BRIEF — The answer must be every line from the listing that holds the string "repainted".

-- AVAILABLE RECORDS follows --

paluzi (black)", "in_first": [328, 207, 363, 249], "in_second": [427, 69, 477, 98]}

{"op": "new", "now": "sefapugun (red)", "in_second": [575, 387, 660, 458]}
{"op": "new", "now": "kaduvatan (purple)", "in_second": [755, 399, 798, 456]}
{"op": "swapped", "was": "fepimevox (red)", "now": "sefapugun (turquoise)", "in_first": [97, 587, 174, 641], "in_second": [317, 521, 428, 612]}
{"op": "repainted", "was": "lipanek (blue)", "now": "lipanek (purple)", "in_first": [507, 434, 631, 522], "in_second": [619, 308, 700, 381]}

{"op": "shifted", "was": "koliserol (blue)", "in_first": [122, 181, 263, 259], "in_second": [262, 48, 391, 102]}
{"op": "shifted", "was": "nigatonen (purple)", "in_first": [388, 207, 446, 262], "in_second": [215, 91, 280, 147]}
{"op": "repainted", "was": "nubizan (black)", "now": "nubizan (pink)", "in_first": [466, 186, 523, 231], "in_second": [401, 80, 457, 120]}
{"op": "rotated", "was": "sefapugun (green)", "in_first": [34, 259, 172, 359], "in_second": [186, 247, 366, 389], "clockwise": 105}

-- AVAILABLE RECORDS concluded --

EXERCISE RESPONSE —
{"op": "repainted", "was": "lipanek (blue)", "now": "lipanek (purple)", "in_first": [507, 434, 631, 522], "in_second": [619, 308, 700, 381]}
{"op": "repainted", "was": "nubizan (black)", "now": "nubizan (pink)", "in_first": [466, 186, 523, 231], "in_second": [401, 80, 457, 120]}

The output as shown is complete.